» What you have to do: A faithful copy of the data below is required, leaving out every picture.

» Data to examine:

-------------------------

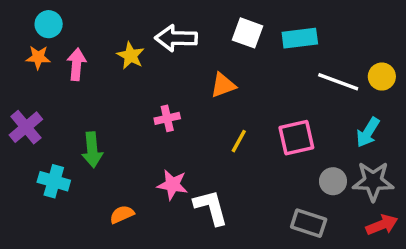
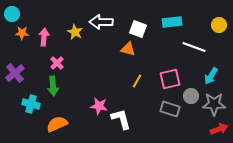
cyan circle: (49, 24) -> (12, 14), moved
white square: (247, 33) -> (138, 29), moved
yellow circle: (382, 77) -> (219, 25), moved
orange triangle: (223, 85) -> (128, 49), turned 35
pink cross: (167, 118) -> (57, 63), moved, turned -32
gray circle: (333, 181) -> (191, 96), moved
orange semicircle: (122, 214) -> (57, 124), moved, size x1.5
gray rectangle: (309, 223) -> (170, 109), moved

-------------------------

» Response to this task:
cyan circle: (49, 24) -> (12, 14), moved
white square: (247, 33) -> (138, 29), moved
yellow circle: (382, 77) -> (219, 25), moved
orange triangle: (223, 85) -> (128, 49), turned 35
pink cross: (167, 118) -> (57, 63), moved, turned -32
gray circle: (333, 181) -> (191, 96), moved
orange semicircle: (122, 214) -> (57, 124), moved, size x1.5
gray rectangle: (309, 223) -> (170, 109), moved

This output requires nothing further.